● **Task to complete**
Please find all lines in the data that hold the string "turquoise" and copy them.

● **Input material**

☆ ☆ ☆ ☆ ☆ ☆ ☆

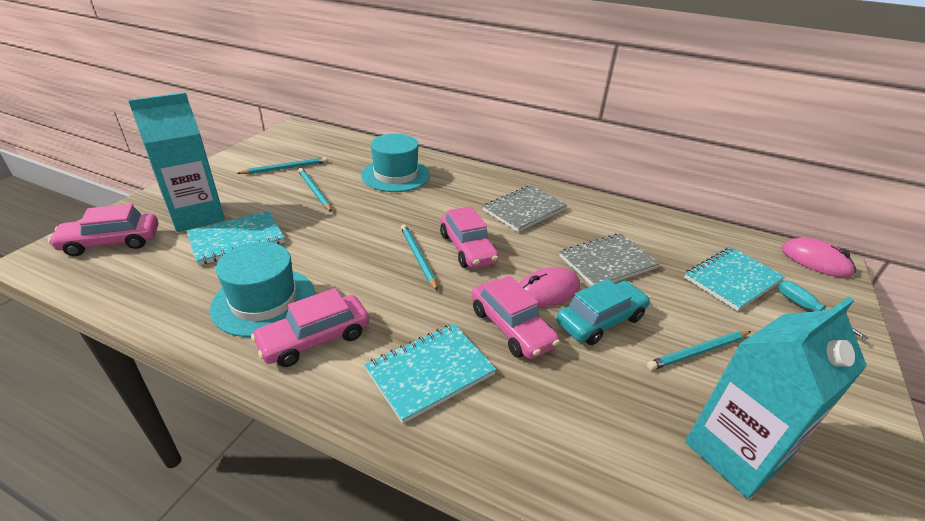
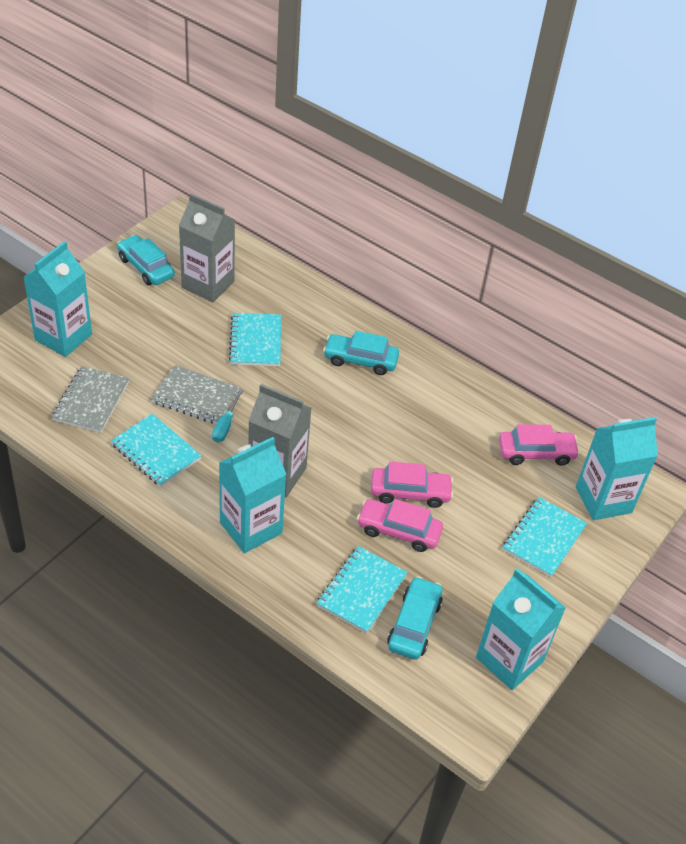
grey carton: 0 -> 2
pink car: 4 -> 3
pink mouse: 2 -> 0
turquoise car: 1 -> 3
turquoise carton: 2 -> 4
turquoise hat: 2 -> 0
turquoise notebook: 3 -> 4
turquoise pencil: 4 -> 0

☆ ☆ ☆ ☆ ☆ ☆ ☆

● **Solution for this exercise**
turquoise car: 1 -> 3
turquoise carton: 2 -> 4
turquoise hat: 2 -> 0
turquoise notebook: 3 -> 4
turquoise pencil: 4 -> 0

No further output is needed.